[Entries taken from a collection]
━━━━━━━━━━━━━━━━━━━━━━━━━━━━━━

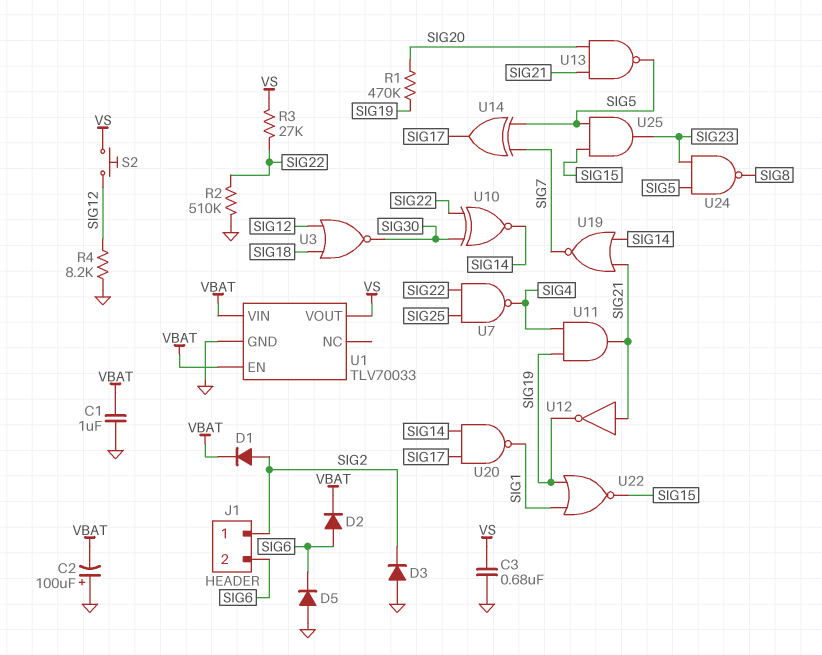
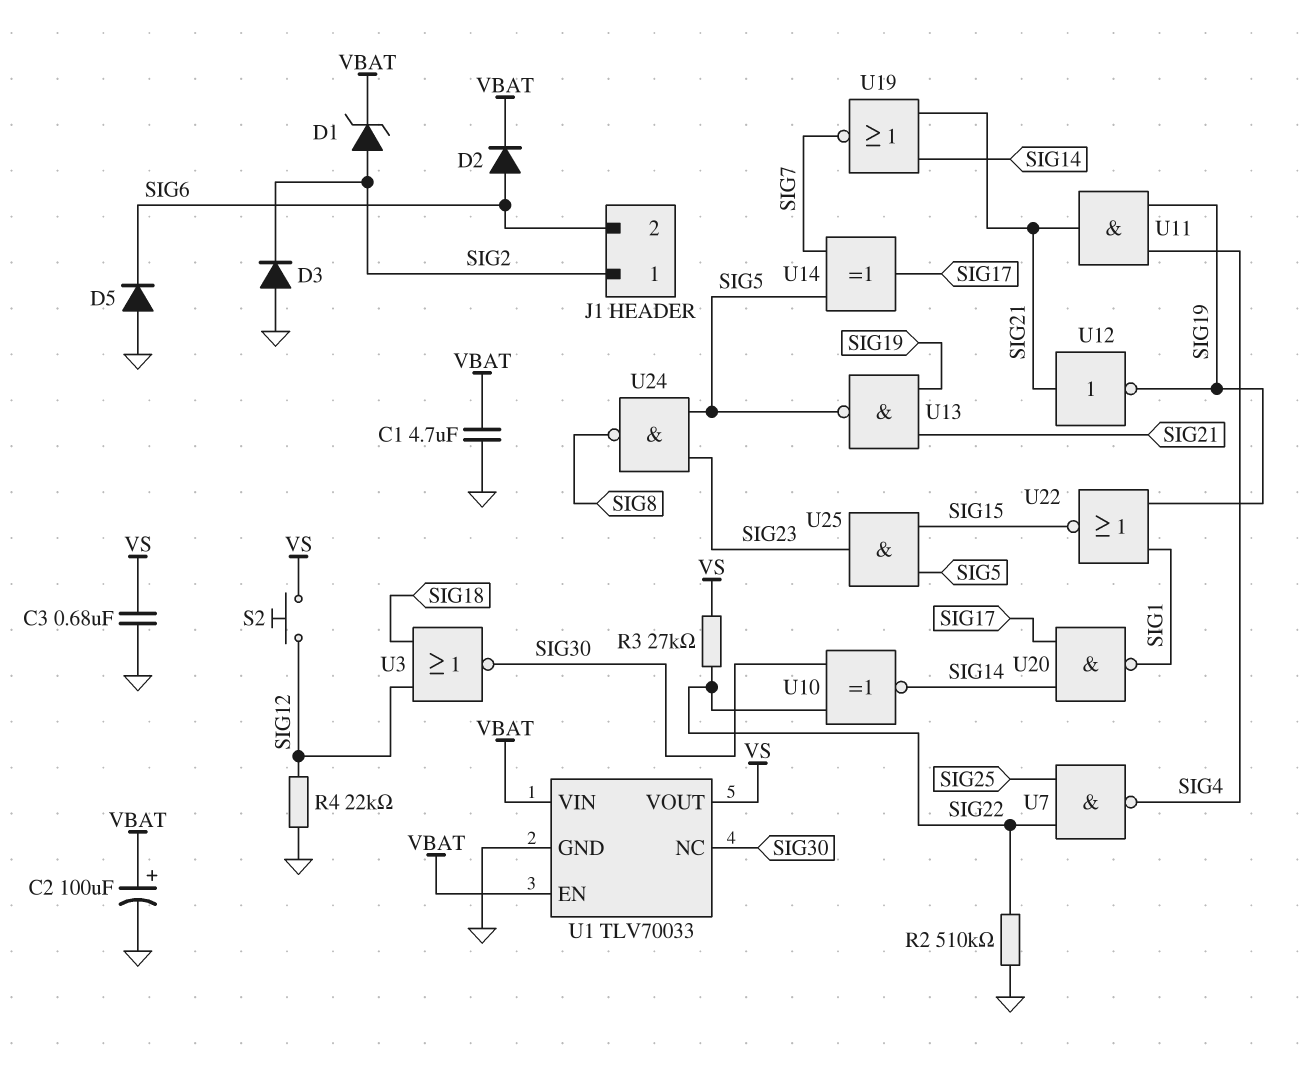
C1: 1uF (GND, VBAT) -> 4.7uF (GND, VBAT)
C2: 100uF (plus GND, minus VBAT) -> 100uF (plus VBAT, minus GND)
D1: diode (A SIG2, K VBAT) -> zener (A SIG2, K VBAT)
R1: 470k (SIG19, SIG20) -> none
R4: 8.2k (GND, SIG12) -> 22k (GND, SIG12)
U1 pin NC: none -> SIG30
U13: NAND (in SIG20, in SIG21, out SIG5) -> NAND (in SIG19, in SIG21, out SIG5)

━━━━━━━━━━━━━━━━━━━━━━━━━━━━━━

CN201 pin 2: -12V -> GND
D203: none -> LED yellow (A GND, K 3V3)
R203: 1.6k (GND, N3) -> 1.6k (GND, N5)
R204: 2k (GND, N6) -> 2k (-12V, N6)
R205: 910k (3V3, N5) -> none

━━━━━━━━━━━━━━━━━━━━━━━━━━━━━━

== EXERCISE PROMPT ==
Pull every line containing "none" out of the records.

== TASK SOLUTION ==
R1: 470k (SIG19, SIG20) -> none
U1 pin NC: none -> SIG30
D203: none -> LED yellow (A GND, K 3V3)
R205: 910k (3V3, N5) -> none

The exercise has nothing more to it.